■ ABOUT THIS TASK
The answer must consist solely of the lines below starting at the one containing "none -> cyan tile B12:E12 level 1" and ending at the one containing "none -> cyan brick L7 level 2", repeated exactly, with both ends included and all pictures omitted.

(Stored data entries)
+ + +

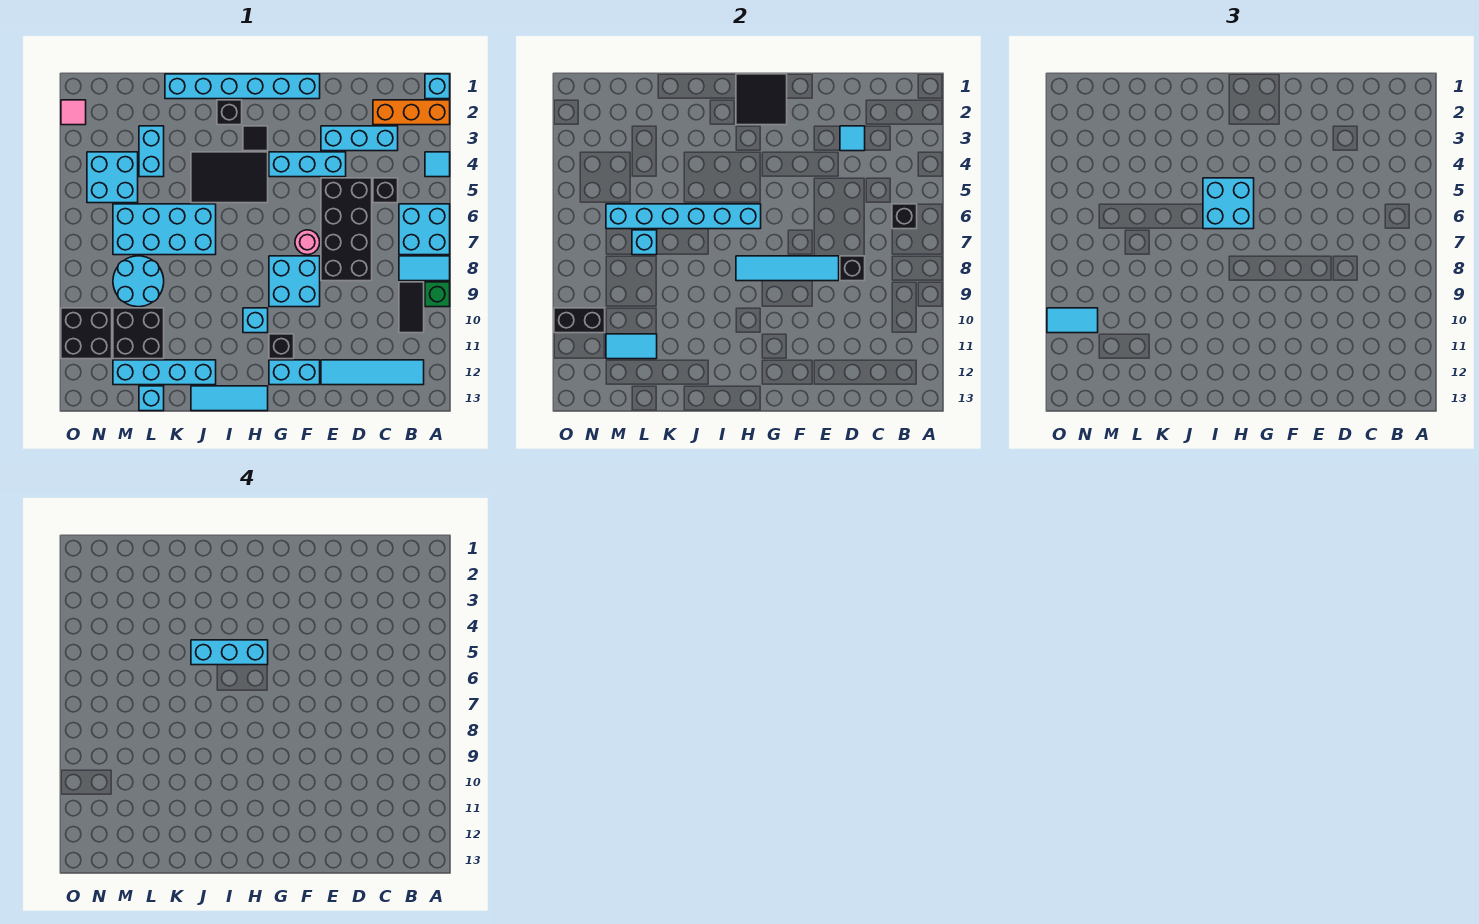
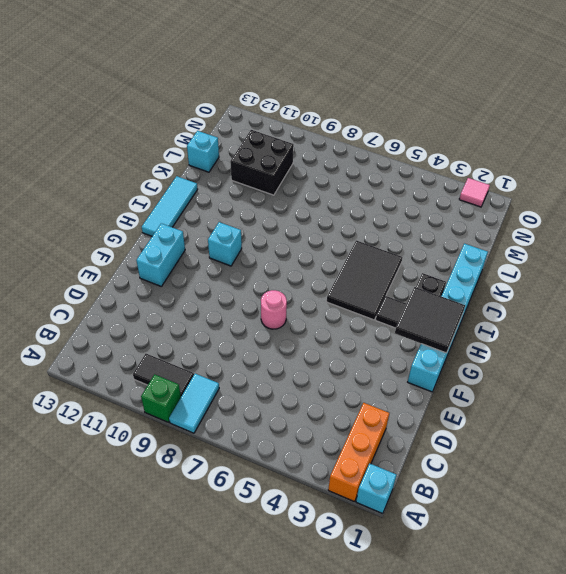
none -> cyan tile A4 level 1
none -> cyan brick A6:B7 level 1
none -> cyan tile B12:E12 level 1
none -> cyan brick C3:E3 level 1

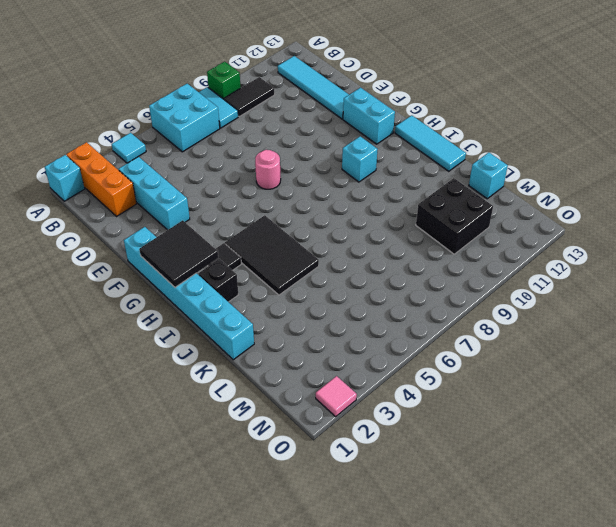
none -> black brick C5 level 1
none -> black brick D5:E8 level 1
none -> cyan brick E4:G4 level 1
none -> cyan brick F8:G9 level 1

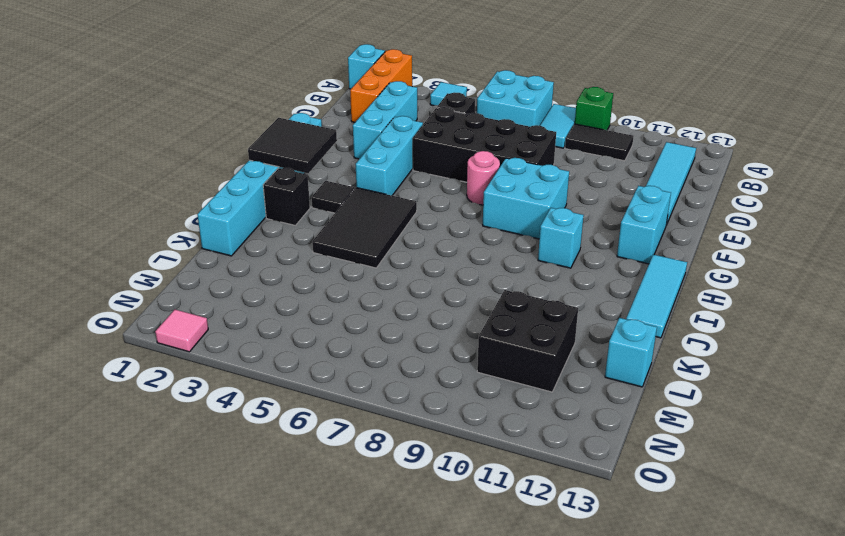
none -> black brick G11 level 1
none -> cyan brick J6:M7 level 1
none -> cyan brick J12:M12 level 1
none -> cyan brick L3:L4 level 1

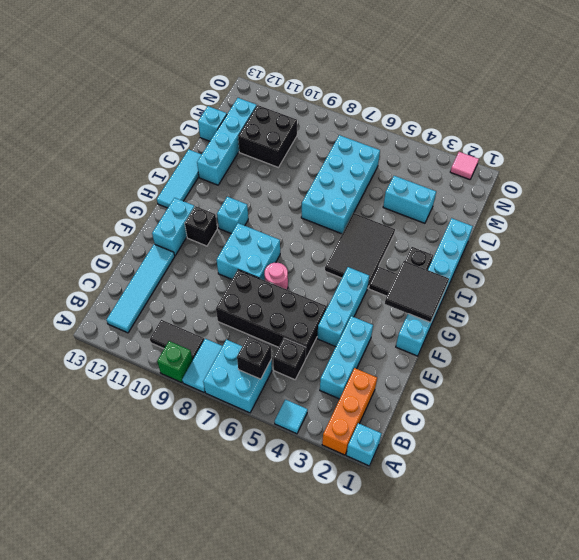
none -> cyan round brick L8:M9 level 1
none -> cyan brick M4:N5 level 1
none -> black brick N10:O11 level 1
none -> cyan tile D3 level 2

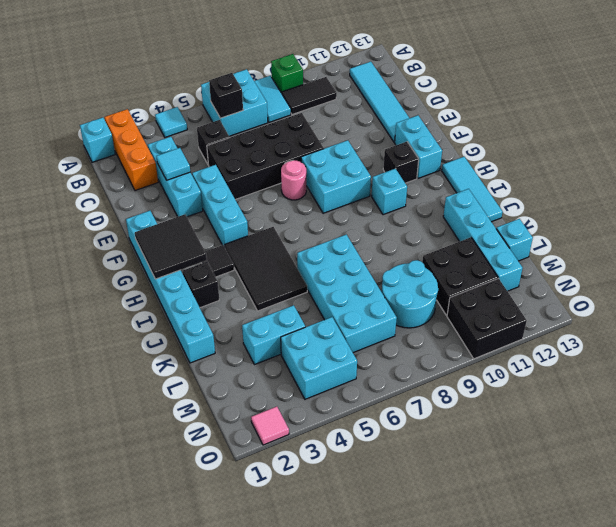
none -> black brick D8 level 2
none -> cyan tile E8:H8 level 2
none -> cyan brick H6:M6 level 2
none -> cyan brick L7 level 2

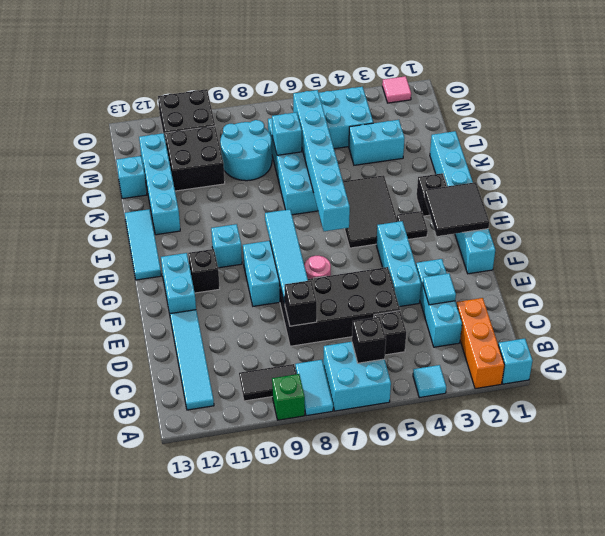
none -> cyan tile L11:M11 level 2
none -> black brick N10:O10 level 2
none -> cyan brick H5:I6 level 3
none -> cyan tile N10:O10 level 3

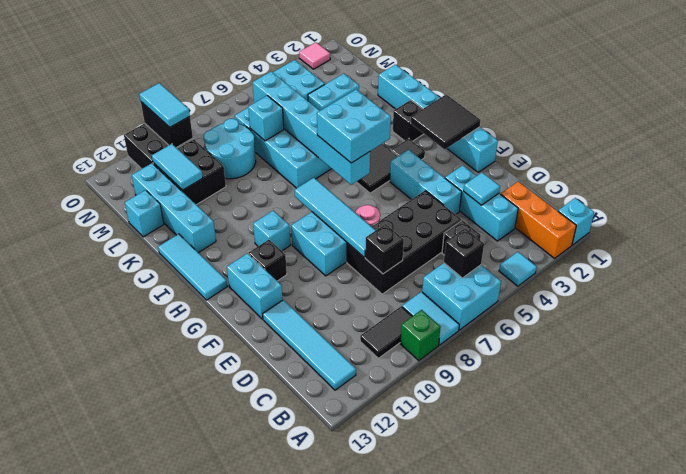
none -> cyan brick H5:J5 level 4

+ + +

■ ANSWER TO THIS PROBLEM
none -> cyan tile B12:E12 level 1
none -> cyan brick C3:E3 level 1

none -> black brick C5 level 1
none -> black brick D5:E8 level 1
none -> cyan brick E4:G4 level 1
none -> cyan brick F8:G9 level 1

none -> black brick G11 level 1
none -> cyan brick J6:M7 level 1
none -> cyan brick J12:M12 level 1
none -> cyan brick L3:L4 level 1

none -> cyan round brick L8:M9 level 1
none -> cyan brick M4:N5 level 1
none -> black brick N10:O11 level 1
none -> cyan tile D3 level 2

none -> black brick D8 level 2
none -> cyan tile E8:H8 level 2
none -> cyan brick H6:M6 level 2
none -> cyan brick L7 level 2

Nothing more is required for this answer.